§ Task to complete
Across all the records below, how many lines contain "plate"? Respond with only the number.

◇ ◇ ◇

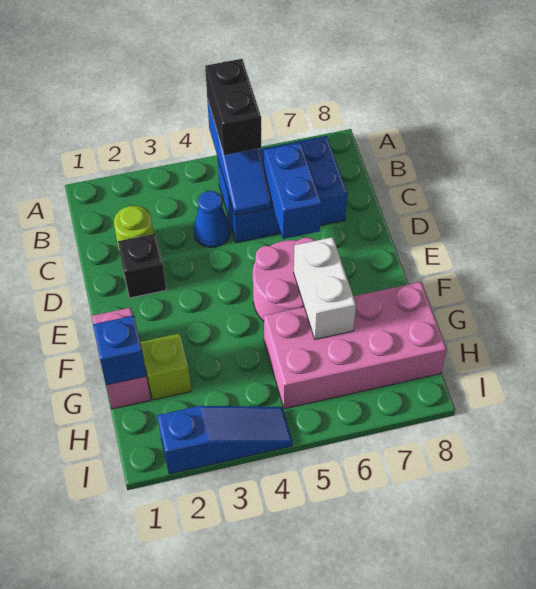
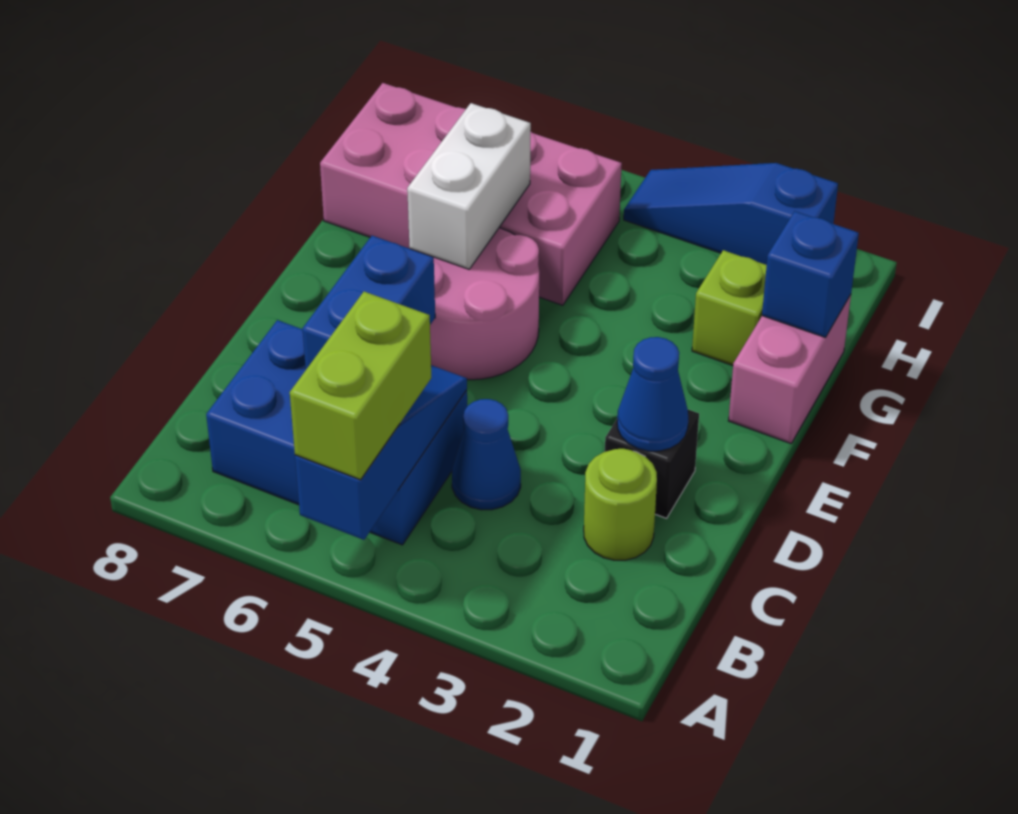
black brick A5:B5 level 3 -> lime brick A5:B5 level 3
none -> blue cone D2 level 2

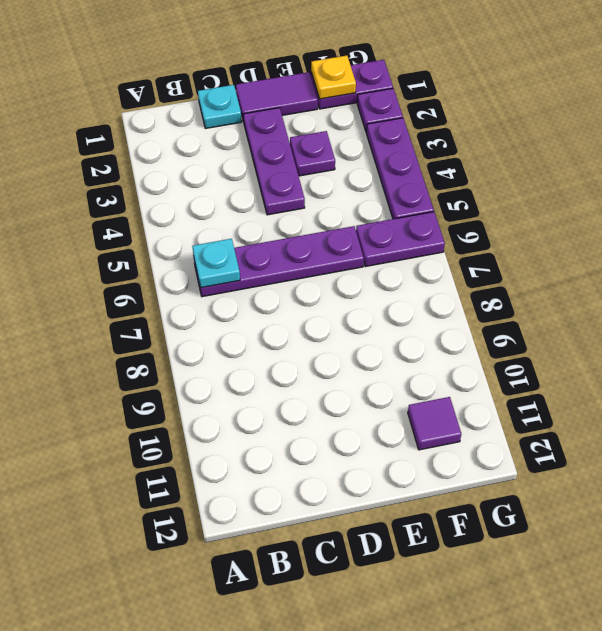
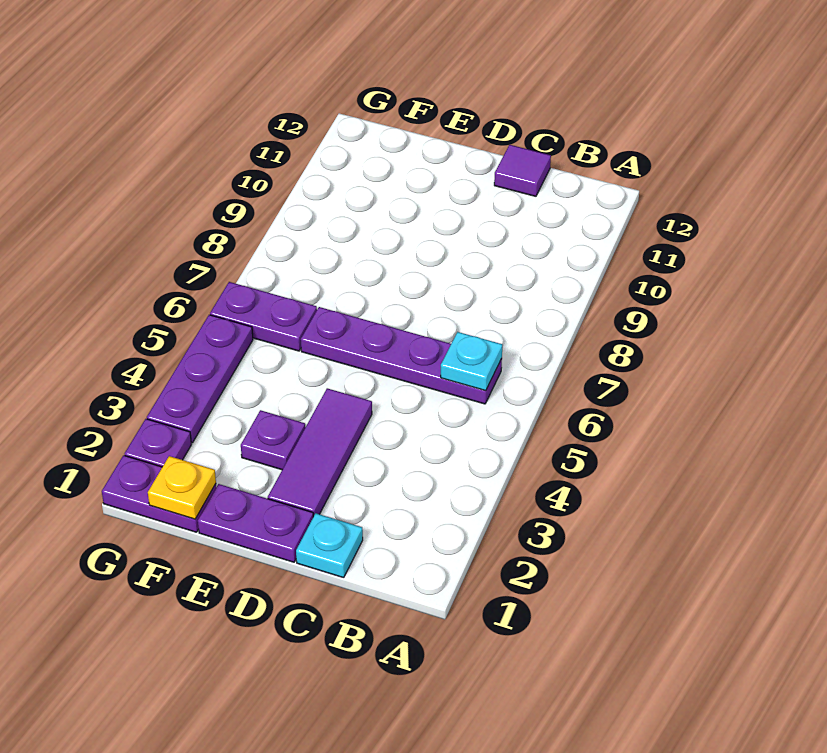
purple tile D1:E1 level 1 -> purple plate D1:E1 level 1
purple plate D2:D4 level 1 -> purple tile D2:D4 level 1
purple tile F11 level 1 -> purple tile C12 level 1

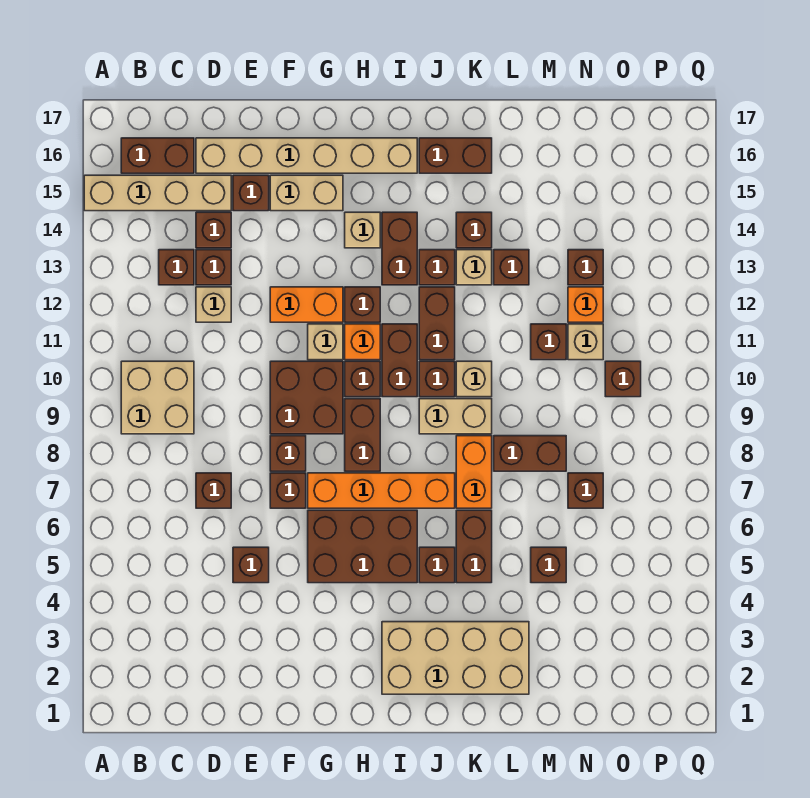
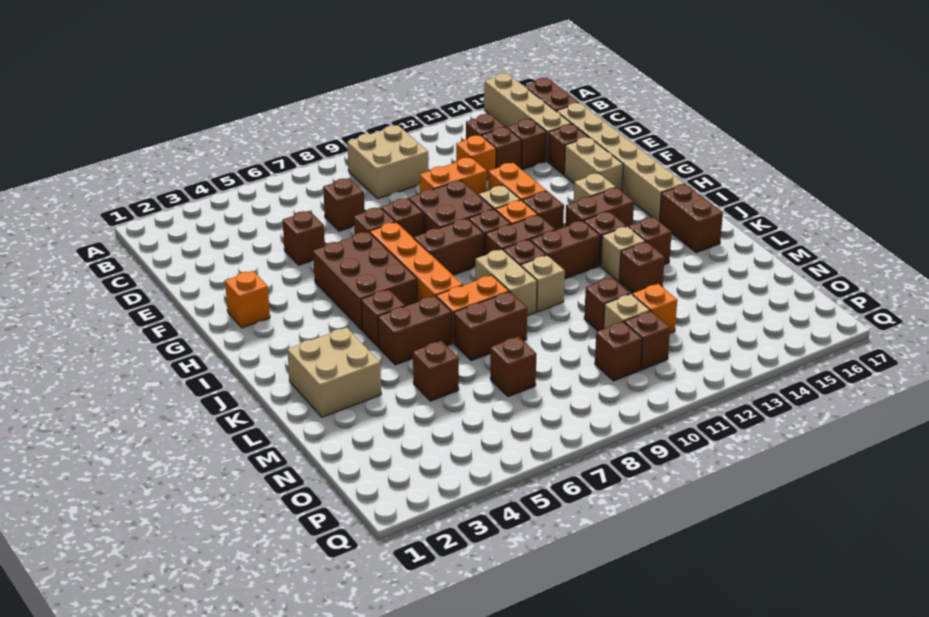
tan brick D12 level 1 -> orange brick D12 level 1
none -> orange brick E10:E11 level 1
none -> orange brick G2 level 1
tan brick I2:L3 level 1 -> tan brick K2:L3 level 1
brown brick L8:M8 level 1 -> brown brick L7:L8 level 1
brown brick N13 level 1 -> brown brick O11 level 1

◇ ◇ ◇

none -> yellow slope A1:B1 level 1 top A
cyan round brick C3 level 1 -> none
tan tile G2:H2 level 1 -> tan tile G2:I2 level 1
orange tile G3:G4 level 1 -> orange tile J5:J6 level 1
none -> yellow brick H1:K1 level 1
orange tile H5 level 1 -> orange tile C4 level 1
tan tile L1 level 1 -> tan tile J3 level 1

◇ ◇ ◇

§ Problem solution
2